## WORK INSTRUCTIONS:
If an entry below holds a picture, skip the picture and copy everything else exactly.

## RECORD EXCERPTS:
----

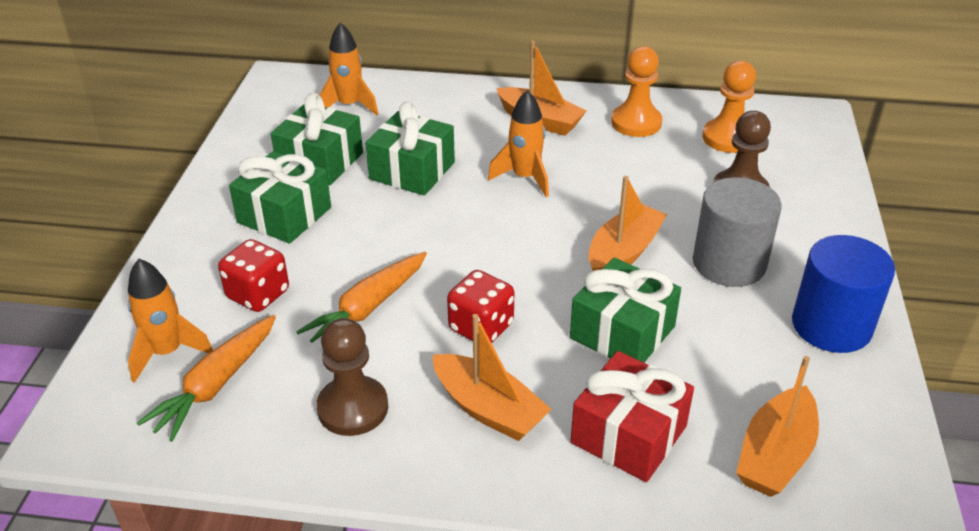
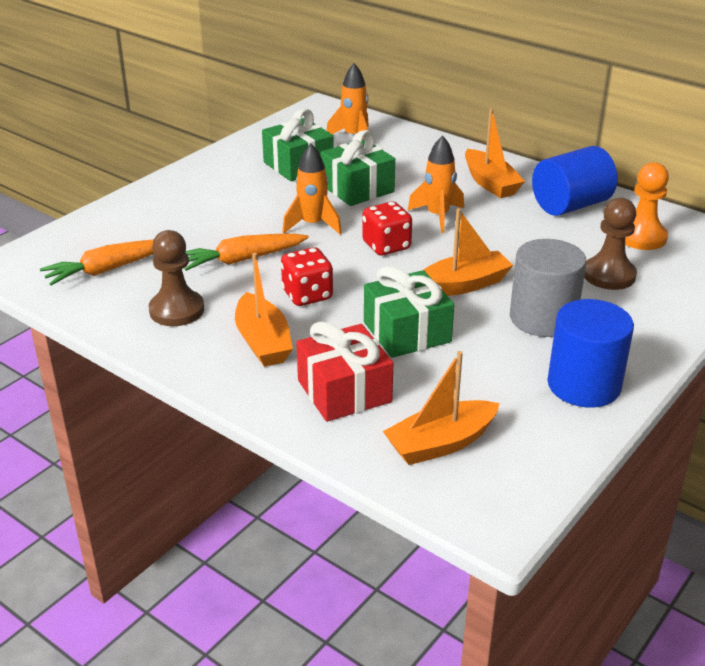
camera: 30 degrees right, 5 degrees down
(167, 352) = (97, 243): orange rocket -> orange rocket (312, 225)
(258, 294) = (180, 230): red dice -> red dice (386, 246)
(284, 215) = (242, 190): green gift -> none
(636, 123) = (570, 205): orange pawn -> blue cylinder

----

## THE COMPLETED TASK:
camera: 30 degrees right, 5 degrees down
(167, 352) = (97, 243): orange rocket -> orange rocket (312, 225)
(258, 294) = (180, 230): red dice -> red dice (386, 246)
(284, 215) = (242, 190): green gift -> none
(636, 123) = (570, 205): orange pawn -> blue cylinder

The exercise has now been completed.